**EXERCISE PROMPT**
Update the data below by changing every "centreline" to "centerline", and leave the rest as it is.

>> BEGIN DATA EXCERPTS

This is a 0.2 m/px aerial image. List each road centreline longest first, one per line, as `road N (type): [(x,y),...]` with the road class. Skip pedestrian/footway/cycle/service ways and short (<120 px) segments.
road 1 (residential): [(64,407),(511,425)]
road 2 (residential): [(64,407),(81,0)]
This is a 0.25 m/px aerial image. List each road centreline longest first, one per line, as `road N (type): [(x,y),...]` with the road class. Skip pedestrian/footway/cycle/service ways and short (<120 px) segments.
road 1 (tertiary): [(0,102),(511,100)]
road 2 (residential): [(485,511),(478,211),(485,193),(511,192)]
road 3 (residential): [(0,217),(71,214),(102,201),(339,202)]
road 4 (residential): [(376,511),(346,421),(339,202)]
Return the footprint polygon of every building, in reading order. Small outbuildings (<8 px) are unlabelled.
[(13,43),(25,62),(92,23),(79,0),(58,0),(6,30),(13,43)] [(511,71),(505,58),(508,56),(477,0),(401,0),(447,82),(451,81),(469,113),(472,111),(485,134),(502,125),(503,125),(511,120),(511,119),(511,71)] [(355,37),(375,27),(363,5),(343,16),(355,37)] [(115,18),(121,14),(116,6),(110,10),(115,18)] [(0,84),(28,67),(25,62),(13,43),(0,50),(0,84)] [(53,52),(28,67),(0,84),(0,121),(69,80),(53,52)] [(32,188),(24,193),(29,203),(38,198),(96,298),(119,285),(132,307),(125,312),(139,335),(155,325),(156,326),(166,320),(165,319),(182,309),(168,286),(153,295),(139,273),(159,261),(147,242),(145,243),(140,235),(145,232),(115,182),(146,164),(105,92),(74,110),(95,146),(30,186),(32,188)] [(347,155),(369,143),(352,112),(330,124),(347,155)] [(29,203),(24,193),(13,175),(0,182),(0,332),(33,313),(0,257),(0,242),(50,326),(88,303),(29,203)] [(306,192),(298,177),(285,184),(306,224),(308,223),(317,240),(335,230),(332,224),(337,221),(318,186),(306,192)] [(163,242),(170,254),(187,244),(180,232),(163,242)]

>> END DATA EXCERPTS

**RESPONSE TO THIS TASK**
This is a 0.2 m/px aerial image. List each road centerline longest first, one per line, as `road N (type): [(x,y),...]` with the road class. Skip pedestrian/footway/cycle/service ways and short (<120 px) segments.
road 1 (residential): [(64,407),(511,425)]
road 2 (residential): [(64,407),(81,0)]
This is a 0.25 m/px aerial image. List each road centerline longest first, one per line, as `road N (type): [(x,y),...]` with the road class. Skip pedestrian/footway/cycle/service ways and short (<120 px) segments.
road 1 (tertiary): [(0,102),(511,100)]
road 2 (residential): [(485,511),(478,211),(485,193),(511,192)]
road 3 (residential): [(0,217),(71,214),(102,201),(339,202)]
road 4 (residential): [(376,511),(346,421),(339,202)]
Return the footprint polygon of every building, in reading order. Small outbuildings (<8 px) are unlabelled.
[(13,43),(25,62),(92,23),(79,0),(58,0),(6,30),(13,43)] [(511,71),(505,58),(508,56),(477,0),(401,0),(447,82),(451,81),(469,113),(472,111),(485,134),(502,125),(503,125),(511,120),(511,119),(511,71)] [(355,37),(375,27),(363,5),(343,16),(355,37)] [(115,18),(121,14),(116,6),(110,10),(115,18)] [(0,84),(28,67),(25,62),(13,43),(0,50),(0,84)] [(53,52),(28,67),(0,84),(0,121),(69,80),(53,52)] [(32,188),(24,193),(29,203),(38,198),(96,298),(119,285),(132,307),(125,312),(139,335),(155,325),(156,326),(166,320),(165,319),(182,309),(168,286),(153,295),(139,273),(159,261),(147,242),(145,243),(140,235),(145,232),(115,182),(146,164),(105,92),(74,110),(95,146),(30,186),(32,188)] [(347,155),(369,143),(352,112),(330,124),(347,155)] [(29,203),(24,193),(13,175),(0,182),(0,332),(33,313),(0,257),(0,242),(50,326),(88,303),(29,203)] [(306,192),(298,177),(285,184),(306,224),(308,223),(317,240),(335,230),(332,224),(337,221),(318,186),(306,192)] [(163,242),(170,254),(187,244),(180,232),(163,242)]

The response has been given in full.